[Data to use Boundary: Start]

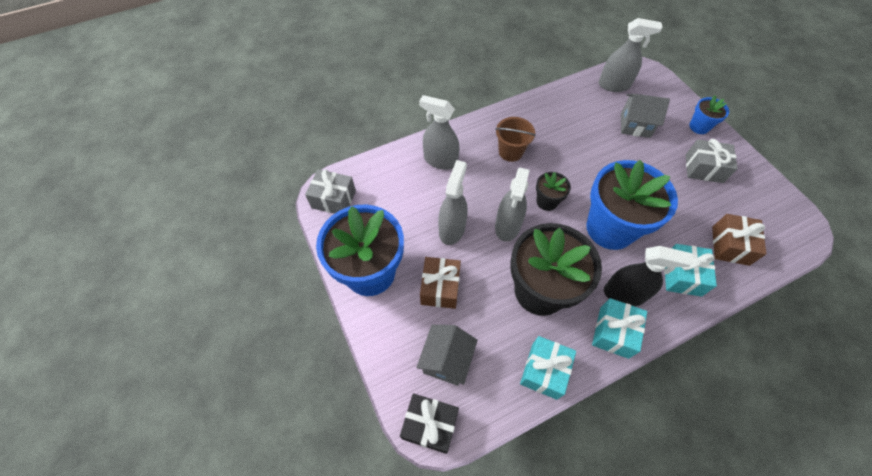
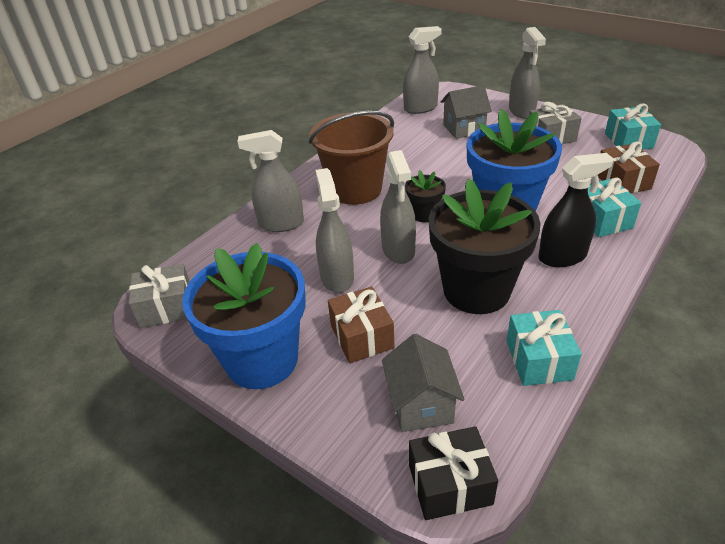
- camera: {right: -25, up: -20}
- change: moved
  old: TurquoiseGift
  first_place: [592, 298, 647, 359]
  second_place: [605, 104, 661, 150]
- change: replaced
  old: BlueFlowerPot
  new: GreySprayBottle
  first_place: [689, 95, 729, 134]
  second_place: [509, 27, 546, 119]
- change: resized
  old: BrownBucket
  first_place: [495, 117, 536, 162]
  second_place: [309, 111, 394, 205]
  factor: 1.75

[Data to use Boundary: End]

▸ Assignment
After identifying the lines above that contain "change", copy each one.

▸ Solution to this exercise
- change: moved
- change: replaced
- change: resized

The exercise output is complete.